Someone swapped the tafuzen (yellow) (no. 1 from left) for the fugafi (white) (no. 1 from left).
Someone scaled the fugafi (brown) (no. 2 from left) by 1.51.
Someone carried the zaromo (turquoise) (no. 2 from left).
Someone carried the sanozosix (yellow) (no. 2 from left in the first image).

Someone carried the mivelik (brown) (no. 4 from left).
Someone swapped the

◆ ◆ ◆ ◆ ◆

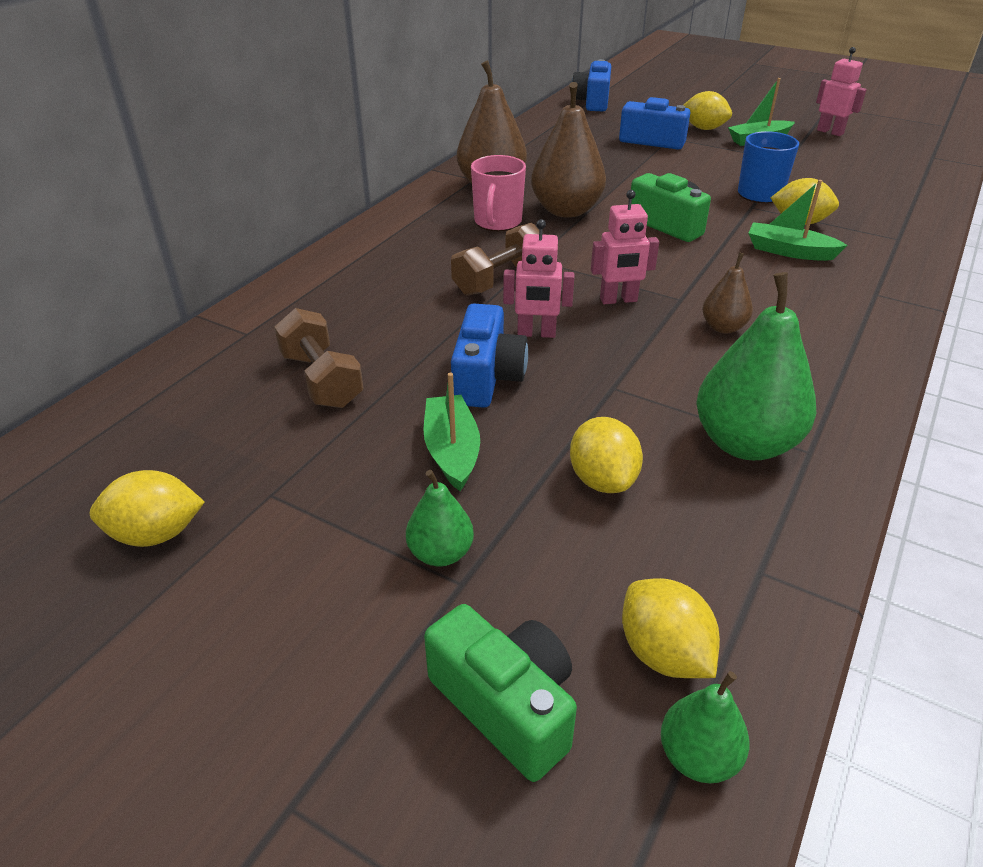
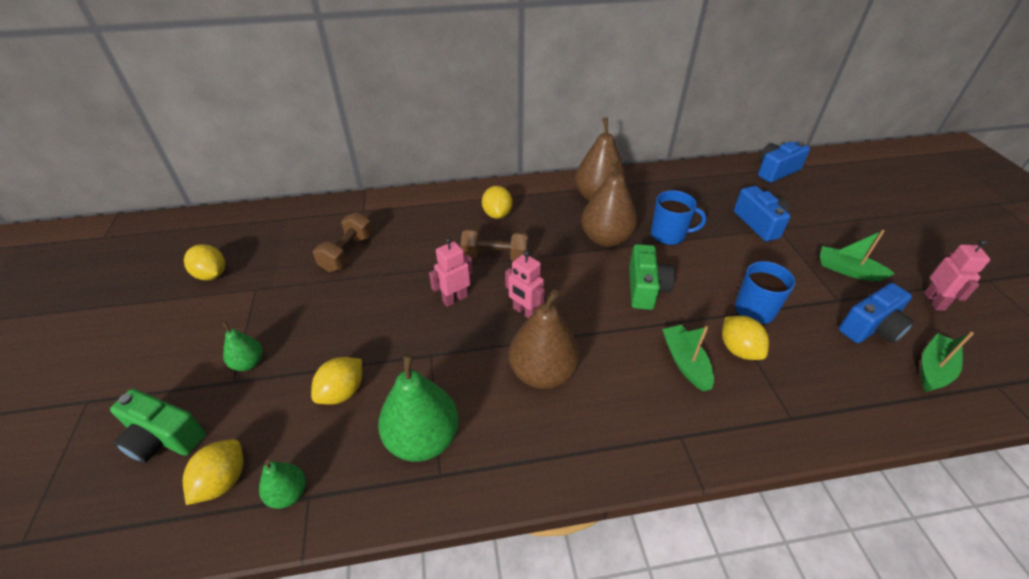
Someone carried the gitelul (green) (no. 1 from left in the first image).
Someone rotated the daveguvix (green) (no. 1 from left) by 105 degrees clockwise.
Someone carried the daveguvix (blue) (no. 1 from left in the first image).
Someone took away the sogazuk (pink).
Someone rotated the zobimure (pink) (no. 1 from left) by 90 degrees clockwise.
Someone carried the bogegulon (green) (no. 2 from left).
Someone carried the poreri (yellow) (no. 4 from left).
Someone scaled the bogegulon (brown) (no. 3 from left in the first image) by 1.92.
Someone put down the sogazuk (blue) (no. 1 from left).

◆ ◆ ◆ ◆ ◆

__DESCRIPTION OF THE TASK__: Go through the listing above and copy each line that contains "fugafi".

__TASK ANSWER__:
Someone swapped the tafuzen (yellow) (no. 1 from left) for the fugafi (white) (no. 1 from left).
Someone scaled the fugafi (brown) (no. 2 from left) by 1.51.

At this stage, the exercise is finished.